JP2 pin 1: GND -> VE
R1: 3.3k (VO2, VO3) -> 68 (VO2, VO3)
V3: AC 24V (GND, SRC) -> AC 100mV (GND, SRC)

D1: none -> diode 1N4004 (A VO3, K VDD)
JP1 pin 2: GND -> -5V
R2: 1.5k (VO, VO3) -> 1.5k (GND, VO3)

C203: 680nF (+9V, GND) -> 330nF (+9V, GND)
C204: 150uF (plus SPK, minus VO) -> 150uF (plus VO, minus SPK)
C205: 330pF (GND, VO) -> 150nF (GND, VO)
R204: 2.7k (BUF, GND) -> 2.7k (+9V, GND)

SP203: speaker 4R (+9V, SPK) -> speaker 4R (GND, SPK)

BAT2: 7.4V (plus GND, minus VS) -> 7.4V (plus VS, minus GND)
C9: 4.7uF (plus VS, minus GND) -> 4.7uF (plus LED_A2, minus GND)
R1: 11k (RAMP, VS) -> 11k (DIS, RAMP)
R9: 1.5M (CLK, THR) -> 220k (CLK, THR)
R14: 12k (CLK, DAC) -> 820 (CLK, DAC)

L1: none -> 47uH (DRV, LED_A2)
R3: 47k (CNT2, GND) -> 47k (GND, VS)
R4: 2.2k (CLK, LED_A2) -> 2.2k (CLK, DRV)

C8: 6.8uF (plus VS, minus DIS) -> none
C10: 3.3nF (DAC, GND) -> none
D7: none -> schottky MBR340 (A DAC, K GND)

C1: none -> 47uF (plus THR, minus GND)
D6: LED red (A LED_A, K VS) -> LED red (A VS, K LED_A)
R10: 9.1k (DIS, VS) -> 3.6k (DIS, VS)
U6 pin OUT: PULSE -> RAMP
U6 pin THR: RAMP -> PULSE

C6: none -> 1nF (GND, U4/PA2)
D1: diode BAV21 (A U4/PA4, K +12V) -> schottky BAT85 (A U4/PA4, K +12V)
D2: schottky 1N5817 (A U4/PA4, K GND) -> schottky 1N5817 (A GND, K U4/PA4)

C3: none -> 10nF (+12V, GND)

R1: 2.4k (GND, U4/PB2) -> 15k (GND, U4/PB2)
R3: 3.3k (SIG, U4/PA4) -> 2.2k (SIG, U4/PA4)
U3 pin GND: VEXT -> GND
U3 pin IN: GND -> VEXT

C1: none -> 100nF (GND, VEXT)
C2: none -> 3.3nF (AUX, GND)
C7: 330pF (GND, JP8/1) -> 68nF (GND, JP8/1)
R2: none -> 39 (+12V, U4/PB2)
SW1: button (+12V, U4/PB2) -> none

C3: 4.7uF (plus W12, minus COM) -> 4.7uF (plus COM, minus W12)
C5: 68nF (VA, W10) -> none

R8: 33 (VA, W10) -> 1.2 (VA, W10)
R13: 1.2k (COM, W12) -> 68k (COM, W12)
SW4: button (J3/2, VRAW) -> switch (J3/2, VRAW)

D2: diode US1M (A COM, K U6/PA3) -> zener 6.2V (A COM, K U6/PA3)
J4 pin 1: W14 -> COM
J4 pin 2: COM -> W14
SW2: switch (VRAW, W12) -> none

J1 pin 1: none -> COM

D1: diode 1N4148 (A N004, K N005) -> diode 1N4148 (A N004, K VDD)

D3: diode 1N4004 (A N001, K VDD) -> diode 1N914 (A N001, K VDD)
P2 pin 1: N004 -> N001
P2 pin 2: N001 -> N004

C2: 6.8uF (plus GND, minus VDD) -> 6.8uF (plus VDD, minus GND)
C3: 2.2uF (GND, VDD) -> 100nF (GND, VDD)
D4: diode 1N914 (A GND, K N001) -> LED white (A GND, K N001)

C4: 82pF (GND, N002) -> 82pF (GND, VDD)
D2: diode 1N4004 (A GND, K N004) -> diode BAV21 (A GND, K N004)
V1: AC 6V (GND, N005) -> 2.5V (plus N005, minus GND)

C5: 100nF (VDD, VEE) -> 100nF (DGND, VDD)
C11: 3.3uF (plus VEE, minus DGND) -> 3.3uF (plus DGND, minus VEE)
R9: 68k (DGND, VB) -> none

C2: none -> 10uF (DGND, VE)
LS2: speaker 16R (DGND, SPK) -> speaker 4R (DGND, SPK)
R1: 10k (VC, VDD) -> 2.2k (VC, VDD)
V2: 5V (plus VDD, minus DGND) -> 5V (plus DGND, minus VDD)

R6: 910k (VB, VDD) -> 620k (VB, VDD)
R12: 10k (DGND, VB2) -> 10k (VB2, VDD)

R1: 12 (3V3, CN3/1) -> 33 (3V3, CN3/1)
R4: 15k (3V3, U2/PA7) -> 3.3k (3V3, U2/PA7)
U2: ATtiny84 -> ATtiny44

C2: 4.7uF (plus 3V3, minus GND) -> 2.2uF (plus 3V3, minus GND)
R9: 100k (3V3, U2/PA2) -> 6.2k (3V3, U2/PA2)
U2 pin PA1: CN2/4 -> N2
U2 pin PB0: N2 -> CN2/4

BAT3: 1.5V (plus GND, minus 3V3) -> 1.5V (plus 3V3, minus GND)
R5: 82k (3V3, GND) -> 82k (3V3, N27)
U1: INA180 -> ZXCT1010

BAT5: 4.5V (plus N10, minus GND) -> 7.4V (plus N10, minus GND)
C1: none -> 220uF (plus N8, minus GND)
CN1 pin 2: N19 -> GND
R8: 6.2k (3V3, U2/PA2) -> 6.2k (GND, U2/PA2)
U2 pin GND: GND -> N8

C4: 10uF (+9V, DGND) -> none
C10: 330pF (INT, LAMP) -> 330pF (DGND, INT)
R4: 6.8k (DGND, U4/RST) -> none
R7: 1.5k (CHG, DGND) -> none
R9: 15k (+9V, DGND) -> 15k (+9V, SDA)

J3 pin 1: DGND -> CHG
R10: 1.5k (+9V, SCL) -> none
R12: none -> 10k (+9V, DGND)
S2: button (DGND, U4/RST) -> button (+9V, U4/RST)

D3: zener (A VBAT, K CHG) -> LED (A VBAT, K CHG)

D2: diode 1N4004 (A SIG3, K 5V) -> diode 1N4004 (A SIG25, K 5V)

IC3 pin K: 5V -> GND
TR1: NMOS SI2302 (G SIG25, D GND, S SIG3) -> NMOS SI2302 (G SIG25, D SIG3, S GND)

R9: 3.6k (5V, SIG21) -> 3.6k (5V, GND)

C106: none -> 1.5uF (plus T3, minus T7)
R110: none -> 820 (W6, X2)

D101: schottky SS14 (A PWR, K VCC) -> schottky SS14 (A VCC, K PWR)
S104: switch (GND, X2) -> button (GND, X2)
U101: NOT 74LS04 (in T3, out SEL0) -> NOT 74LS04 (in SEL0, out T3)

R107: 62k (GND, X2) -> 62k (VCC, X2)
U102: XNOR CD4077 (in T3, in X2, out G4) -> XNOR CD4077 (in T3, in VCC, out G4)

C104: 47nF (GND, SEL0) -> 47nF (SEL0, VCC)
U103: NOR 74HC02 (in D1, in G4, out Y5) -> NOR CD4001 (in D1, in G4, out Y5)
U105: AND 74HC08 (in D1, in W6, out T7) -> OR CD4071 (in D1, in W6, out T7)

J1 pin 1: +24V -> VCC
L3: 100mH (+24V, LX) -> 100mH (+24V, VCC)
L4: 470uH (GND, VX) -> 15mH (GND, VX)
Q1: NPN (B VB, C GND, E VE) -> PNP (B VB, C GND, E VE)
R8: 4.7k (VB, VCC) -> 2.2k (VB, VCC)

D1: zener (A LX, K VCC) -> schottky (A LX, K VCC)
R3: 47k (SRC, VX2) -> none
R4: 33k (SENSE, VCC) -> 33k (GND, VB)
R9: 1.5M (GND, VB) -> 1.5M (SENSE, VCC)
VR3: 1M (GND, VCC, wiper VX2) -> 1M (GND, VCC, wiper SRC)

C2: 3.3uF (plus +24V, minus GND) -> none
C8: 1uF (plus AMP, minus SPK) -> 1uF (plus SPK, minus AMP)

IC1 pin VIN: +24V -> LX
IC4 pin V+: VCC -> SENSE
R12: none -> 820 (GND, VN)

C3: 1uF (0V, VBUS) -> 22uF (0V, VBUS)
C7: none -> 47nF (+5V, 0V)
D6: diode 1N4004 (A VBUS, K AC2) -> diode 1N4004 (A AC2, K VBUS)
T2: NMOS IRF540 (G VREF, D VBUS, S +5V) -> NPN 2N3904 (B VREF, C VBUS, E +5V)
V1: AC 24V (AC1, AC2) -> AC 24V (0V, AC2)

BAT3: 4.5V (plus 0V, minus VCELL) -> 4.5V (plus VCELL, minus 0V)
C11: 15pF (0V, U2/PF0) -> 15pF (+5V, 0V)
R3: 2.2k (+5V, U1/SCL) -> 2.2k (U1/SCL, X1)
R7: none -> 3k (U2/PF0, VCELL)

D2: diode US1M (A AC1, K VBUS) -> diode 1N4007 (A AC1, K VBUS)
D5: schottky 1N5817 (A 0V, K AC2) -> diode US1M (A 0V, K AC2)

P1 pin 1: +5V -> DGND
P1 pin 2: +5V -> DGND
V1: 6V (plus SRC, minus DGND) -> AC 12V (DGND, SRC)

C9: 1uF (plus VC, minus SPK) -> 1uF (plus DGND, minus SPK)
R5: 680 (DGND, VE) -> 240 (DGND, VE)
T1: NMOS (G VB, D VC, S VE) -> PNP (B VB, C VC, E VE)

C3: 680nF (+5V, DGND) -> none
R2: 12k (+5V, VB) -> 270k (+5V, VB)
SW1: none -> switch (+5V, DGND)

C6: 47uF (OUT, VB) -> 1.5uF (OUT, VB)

**What is expected**
Only the lines above starting with the one with "SW4: button (J3/2, VRAW)" and going through the one with "R4: 15k (3V3, U2/PA7) -> 3.3k (3V3, U2/PA7)" are to be copied, word for word and with both ends kept.

**Exercise result**
SW4: button (J3/2, VRAW) -> switch (J3/2, VRAW)

D2: diode US1M (A COM, K U6/PA3) -> zener 6.2V (A COM, K U6/PA3)
J4 pin 1: W14 -> COM
J4 pin 2: COM -> W14
SW2: switch (VRAW, W12) -> none

J1 pin 1: none -> COM

D1: diode 1N4148 (A N004, K N005) -> diode 1N4148 (A N004, K VDD)

D3: diode 1N4004 (A N001, K VDD) -> diode 1N914 (A N001, K VDD)
P2 pin 1: N004 -> N001
P2 pin 2: N001 -> N004

C2: 6.8uF (plus GND, minus VDD) -> 6.8uF (plus VDD, minus GND)
C3: 2.2uF (GND, VDD) -> 100nF (GND, VDD)
D4: diode 1N914 (A GND, K N001) -> LED white (A GND, K N001)

C4: 82pF (GND, N002) -> 82pF (GND, VDD)
D2: diode 1N4004 (A GND, K N004) -> diode BAV21 (A GND, K N004)
V1: AC 6V (GND, N005) -> 2.5V (plus N005, minus GND)

C5: 100nF (VDD, VEE) -> 100nF (DGND, VDD)
C11: 3.3uF (plus VEE, minus DGND) -> 3.3uF (plus DGND, minus VEE)
R9: 68k (DGND, VB) -> none

C2: none -> 10uF (DGND, VE)
LS2: speaker 16R (DGND, SPK) -> speaker 4R (DGND, SPK)
R1: 10k (VC, VDD) -> 2.2k (VC, VDD)
V2: 5V (plus VDD, minus DGND) -> 5V (plus DGND, minus VDD)

R6: 910k (VB, VDD) -> 620k (VB, VDD)
R12: 10k (DGND, VB2) -> 10k (VB2, VDD)

R1: 12 (3V3, CN3/1) -> 33 (3V3, CN3/1)
R4: 15k (3V3, U2/PA7) -> 3.3k (3V3, U2/PA7)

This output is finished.